§ **PROBLEM DETAILS**: Repeat the data in full. Drop every picture.

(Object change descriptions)
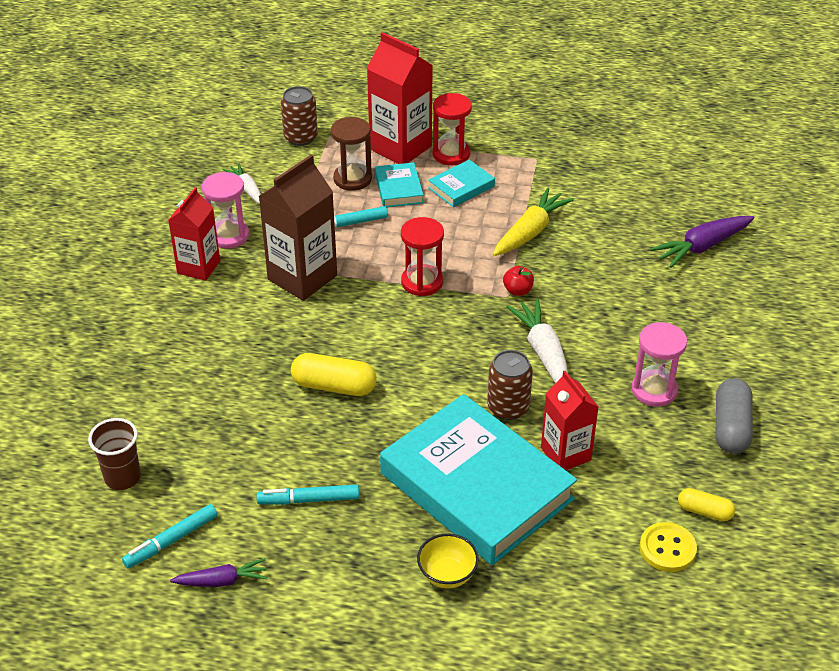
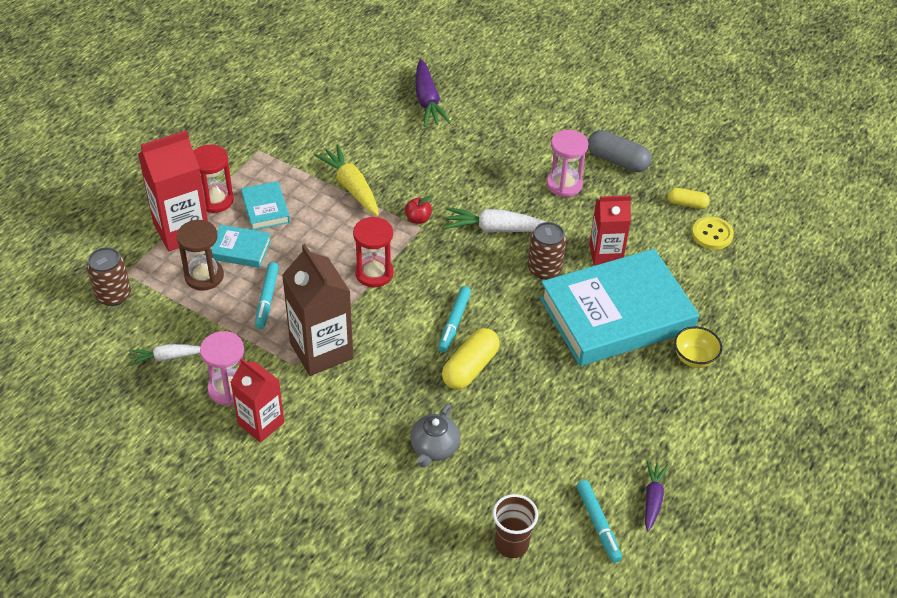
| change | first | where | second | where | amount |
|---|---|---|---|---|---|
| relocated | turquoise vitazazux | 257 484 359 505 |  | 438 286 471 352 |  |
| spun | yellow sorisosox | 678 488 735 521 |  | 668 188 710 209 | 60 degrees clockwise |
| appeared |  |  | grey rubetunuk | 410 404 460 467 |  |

§ **RESPONSE BELOW**:
| change | first | where | second | where | amount |
|---|---|---|---|---|---|
| relocated | turquoise vitazazux | 257 484 359 505 |  | 438 286 471 352 |  |
| spun | yellow sorisosox | 678 488 735 521 |  | 668 188 710 209 | 60 degrees clockwise |
| appeared |  |  | grey rubetunuk | 410 404 460 467 |  |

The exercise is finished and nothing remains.